Problem requirements >>
First find the line with "camera: 60 degrees left, 10 degrees down" in the entries below, then set down exactly every line through the line with "(881, 385) = (519, 106): brown", that line included.

[Provided material — start]

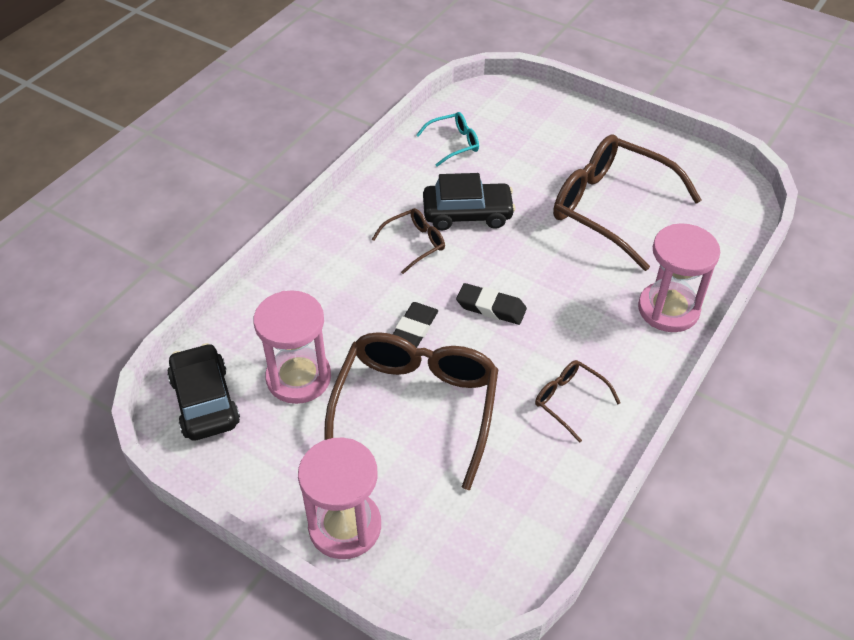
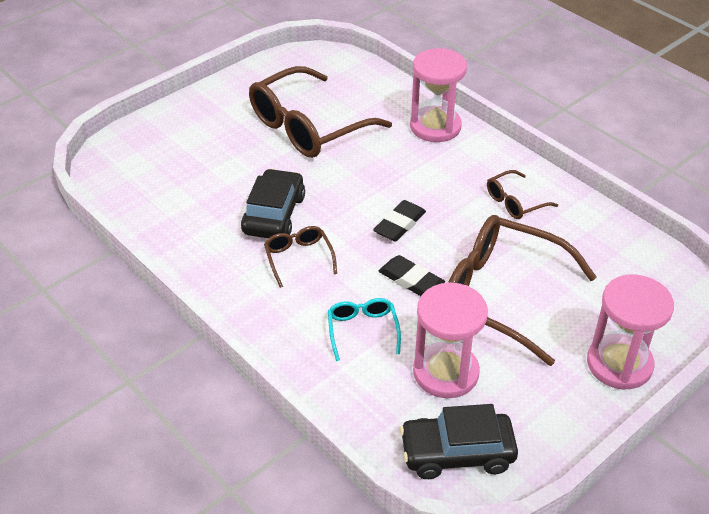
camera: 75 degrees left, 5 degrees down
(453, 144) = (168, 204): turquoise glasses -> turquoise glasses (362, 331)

[Provided material — finish]
[Provided material — start]

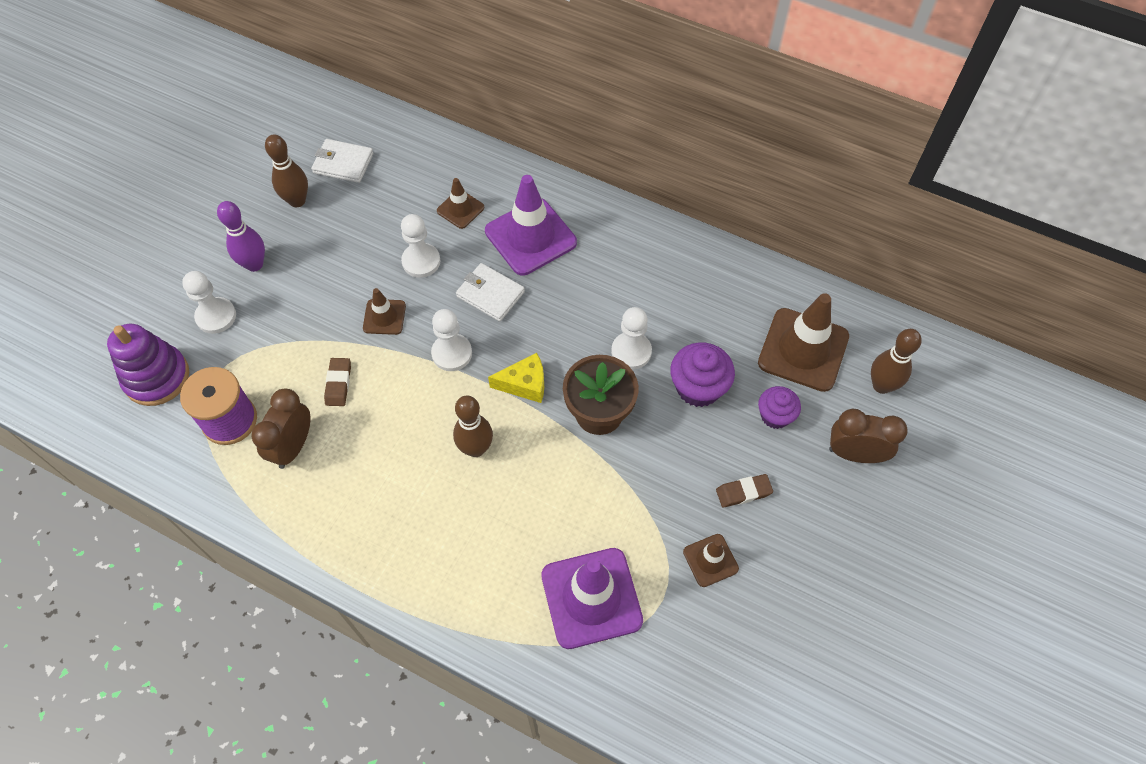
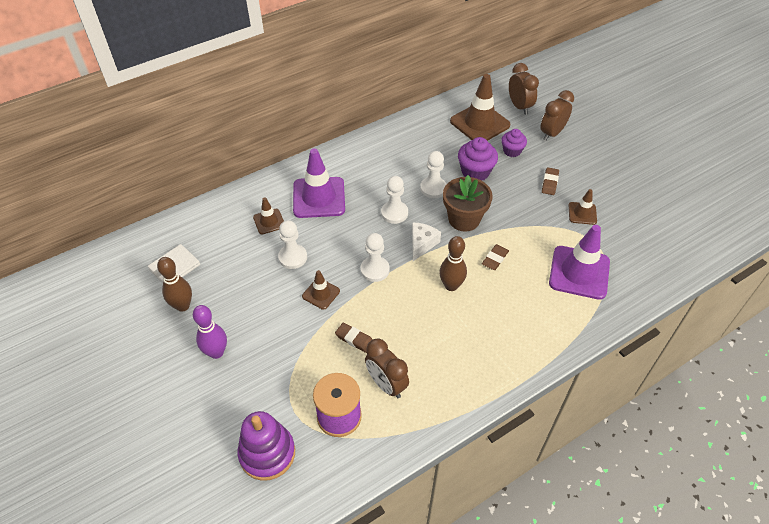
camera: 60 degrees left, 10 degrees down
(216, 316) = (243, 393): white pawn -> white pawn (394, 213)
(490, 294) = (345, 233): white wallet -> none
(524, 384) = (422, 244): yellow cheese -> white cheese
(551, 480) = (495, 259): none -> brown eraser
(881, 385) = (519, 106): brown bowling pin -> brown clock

[Provided material — finish]
[Provided material — start]

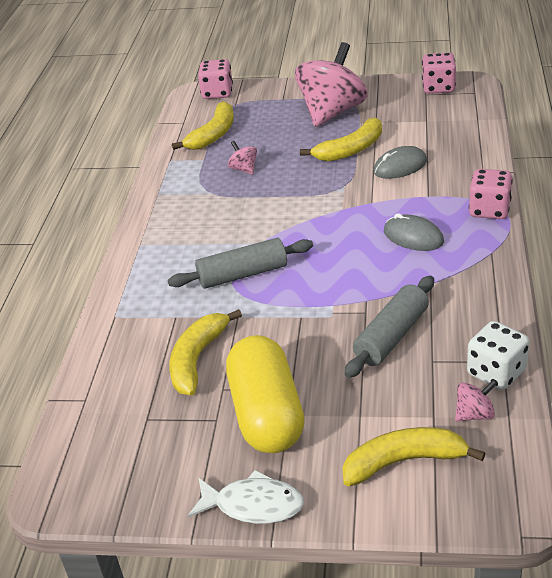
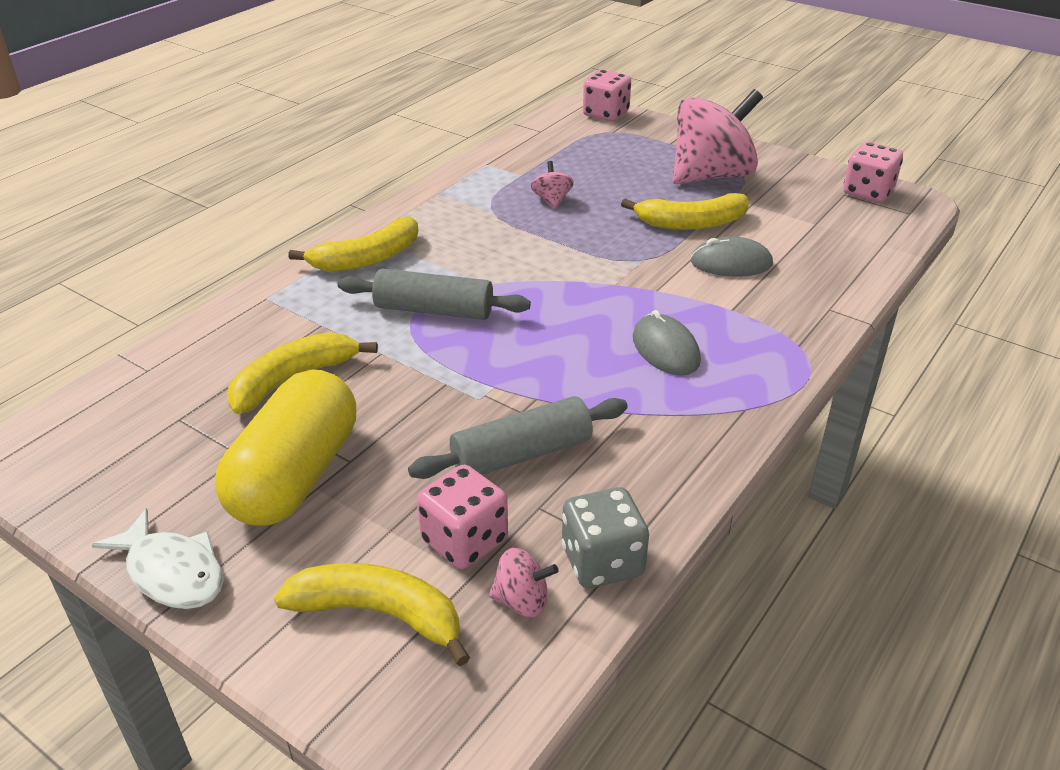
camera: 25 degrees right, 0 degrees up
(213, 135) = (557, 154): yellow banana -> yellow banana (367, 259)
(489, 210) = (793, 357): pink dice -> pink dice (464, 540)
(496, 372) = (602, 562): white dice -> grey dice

[Provided material — finish]

Answer below >>
camera: 60 degrees left, 10 degrees down
(216, 316) = (243, 393): white pawn -> white pawn (394, 213)
(490, 294) = (345, 233): white wallet -> none
(524, 384) = (422, 244): yellow cheese -> white cheese
(551, 480) = (495, 259): none -> brown eraser
(881, 385) = (519, 106): brown bowling pin -> brown clock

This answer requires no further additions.